§ REQUIREMENT:
Each line of the entries below that includes "AUDIO" belongs in your answer.

[Itemized modification records]
◇ ◇ ◇ ◇ ◇

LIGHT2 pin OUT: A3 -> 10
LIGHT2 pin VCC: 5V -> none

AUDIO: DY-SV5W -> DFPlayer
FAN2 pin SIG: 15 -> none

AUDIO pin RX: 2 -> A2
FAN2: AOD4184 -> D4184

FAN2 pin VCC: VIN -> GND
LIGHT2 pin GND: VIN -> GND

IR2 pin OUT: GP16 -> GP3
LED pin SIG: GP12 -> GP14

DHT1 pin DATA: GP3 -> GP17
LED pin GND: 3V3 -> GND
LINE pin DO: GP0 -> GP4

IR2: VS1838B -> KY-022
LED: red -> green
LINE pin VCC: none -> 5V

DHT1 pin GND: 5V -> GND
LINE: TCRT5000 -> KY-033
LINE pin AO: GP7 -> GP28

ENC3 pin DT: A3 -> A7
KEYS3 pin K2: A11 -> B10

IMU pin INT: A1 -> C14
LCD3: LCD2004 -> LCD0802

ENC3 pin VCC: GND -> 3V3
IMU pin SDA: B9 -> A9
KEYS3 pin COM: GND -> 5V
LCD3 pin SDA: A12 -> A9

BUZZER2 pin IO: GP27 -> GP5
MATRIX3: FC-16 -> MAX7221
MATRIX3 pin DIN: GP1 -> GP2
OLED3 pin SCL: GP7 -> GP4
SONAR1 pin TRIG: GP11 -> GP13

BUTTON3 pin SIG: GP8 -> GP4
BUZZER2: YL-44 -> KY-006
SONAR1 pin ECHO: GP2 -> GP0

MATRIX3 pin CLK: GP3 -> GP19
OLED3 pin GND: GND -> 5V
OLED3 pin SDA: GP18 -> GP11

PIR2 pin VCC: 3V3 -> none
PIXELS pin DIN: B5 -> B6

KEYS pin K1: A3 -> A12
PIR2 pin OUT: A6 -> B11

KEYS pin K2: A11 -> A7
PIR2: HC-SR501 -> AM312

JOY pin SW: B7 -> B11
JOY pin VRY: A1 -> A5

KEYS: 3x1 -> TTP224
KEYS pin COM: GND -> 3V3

◇ ◇ ◇ ◇ ◇

§ SOLUTION TO THIS TASK:
AUDIO: DY-SV5W -> DFPlayer
AUDIO pin RX: 2 -> A2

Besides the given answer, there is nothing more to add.